[What you are asked to do]
Leave out the pictures and repeat every record exactly.

[Object state comparisons]
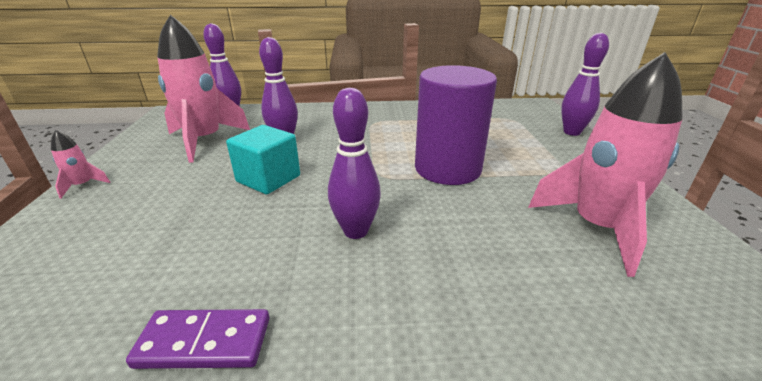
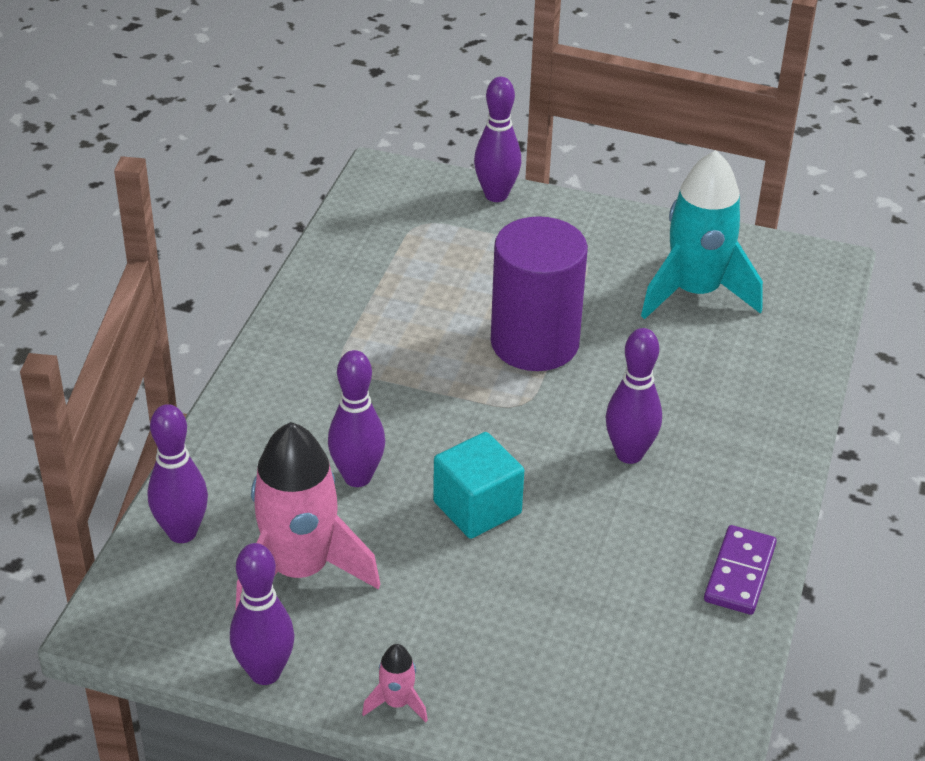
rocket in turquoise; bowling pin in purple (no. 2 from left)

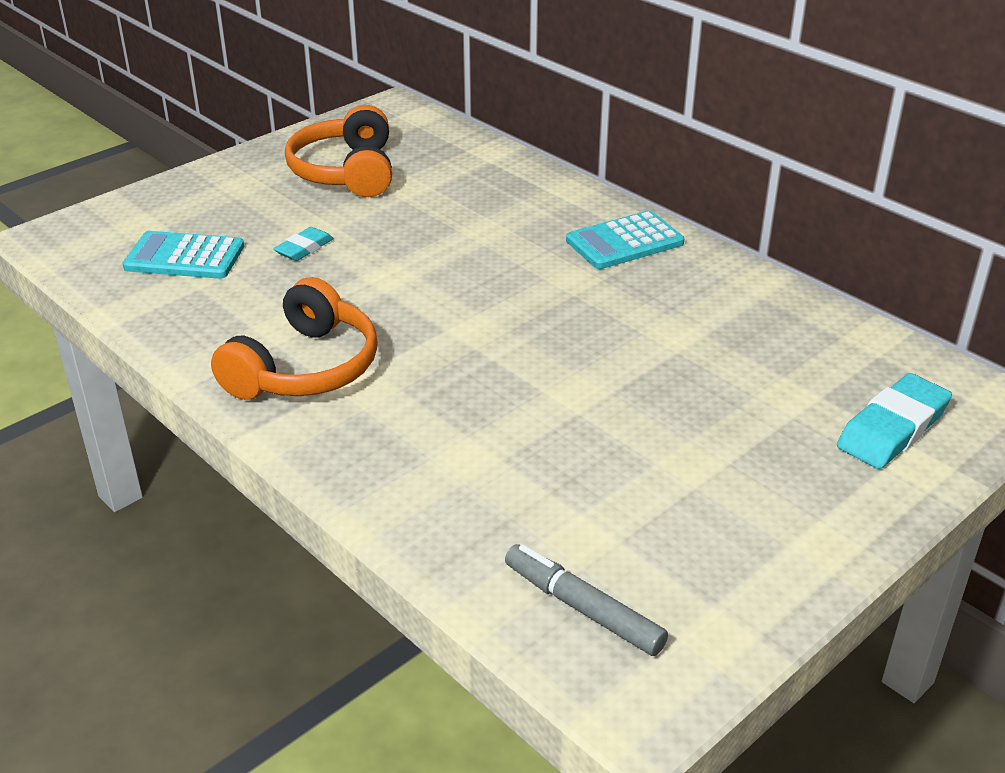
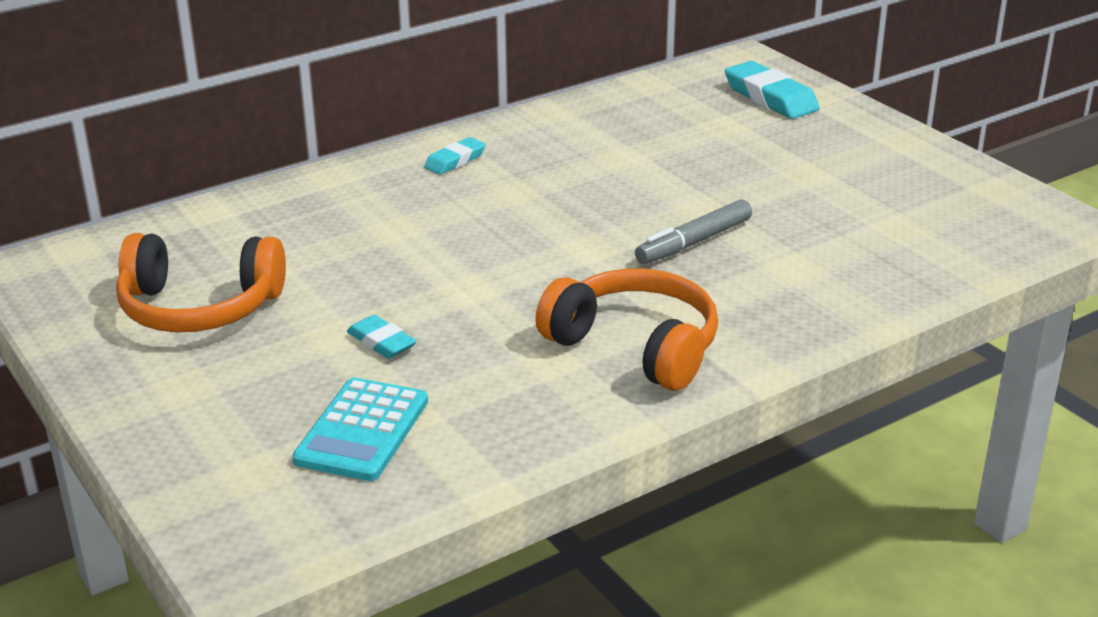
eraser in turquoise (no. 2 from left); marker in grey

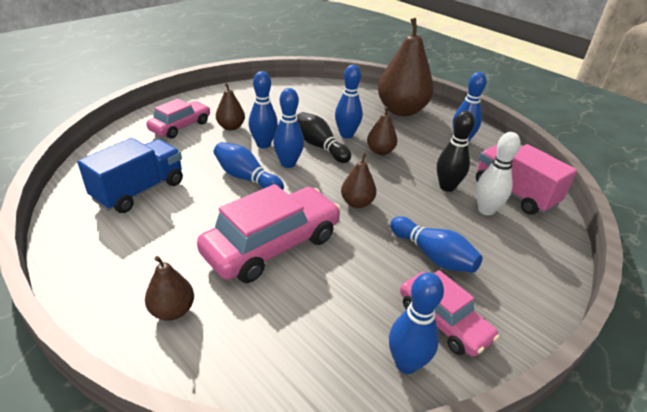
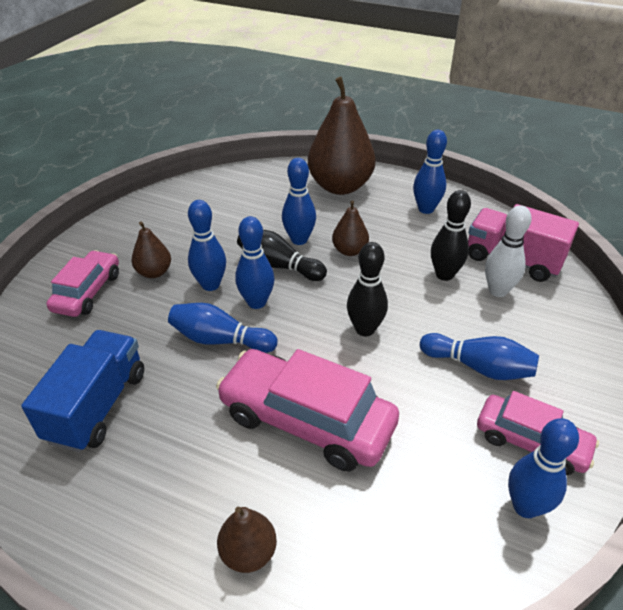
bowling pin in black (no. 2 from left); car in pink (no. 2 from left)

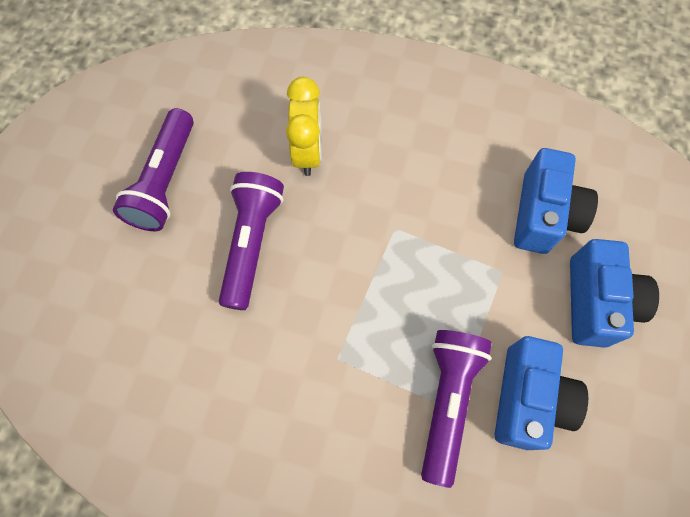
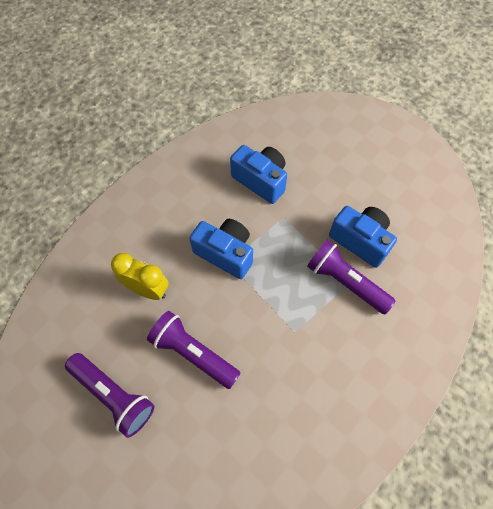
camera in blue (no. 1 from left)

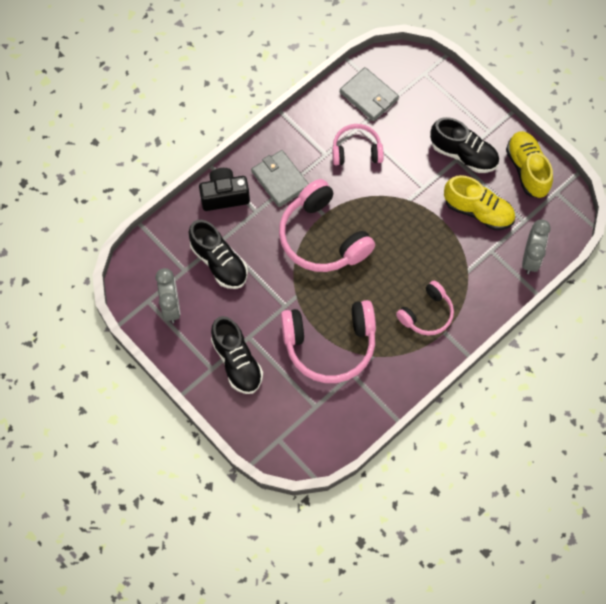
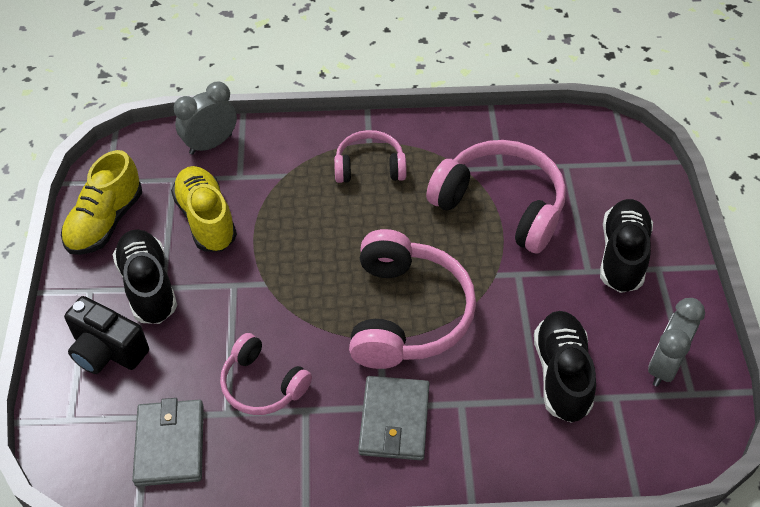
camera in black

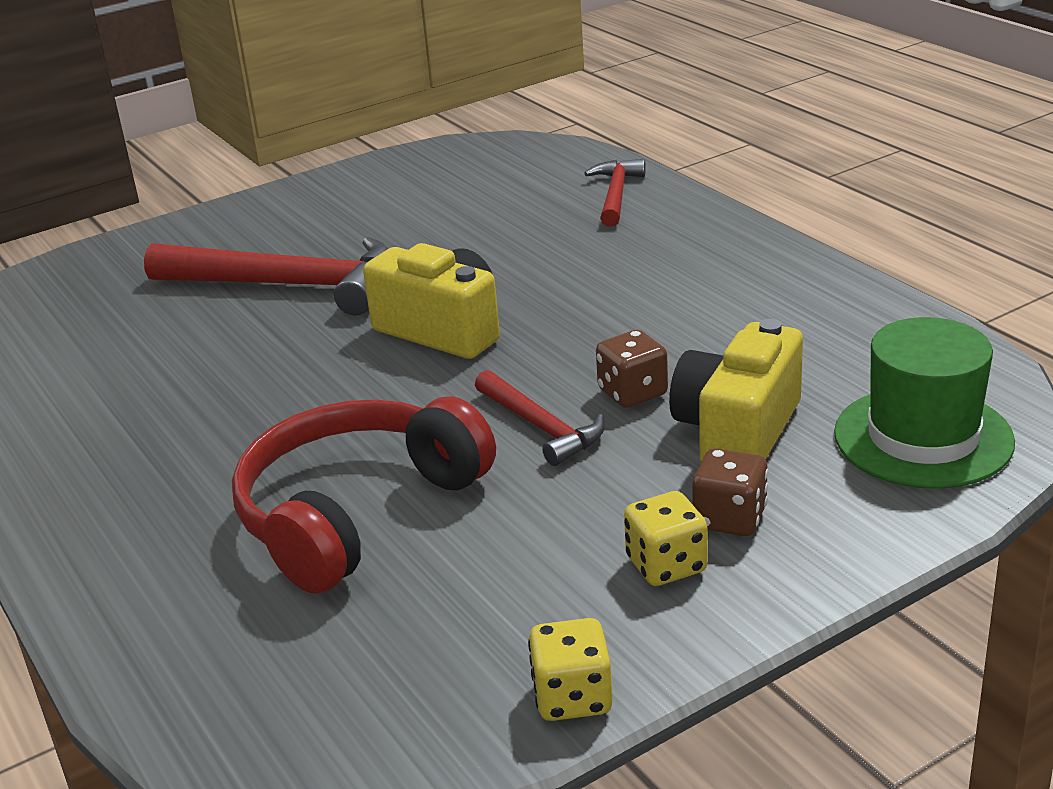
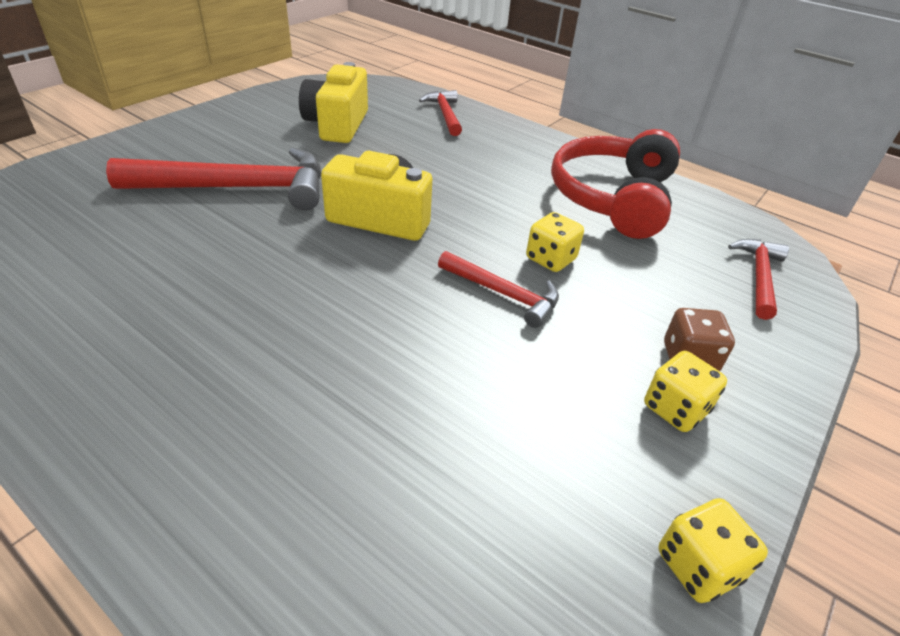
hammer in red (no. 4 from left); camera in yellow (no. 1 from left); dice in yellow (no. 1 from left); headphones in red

[Response to this task]
rocket in turquoise; bowling pin in purple (no. 2 from left)

eraser in turquoise (no. 2 from left); marker in grey

bowling pin in black (no. 2 from left); car in pink (no. 2 from left)

camera in blue (no. 1 from left)

camera in black

hammer in red (no. 4 from left); camera in yellow (no. 1 from left); dice in yellow (no. 1 from left); headphones in red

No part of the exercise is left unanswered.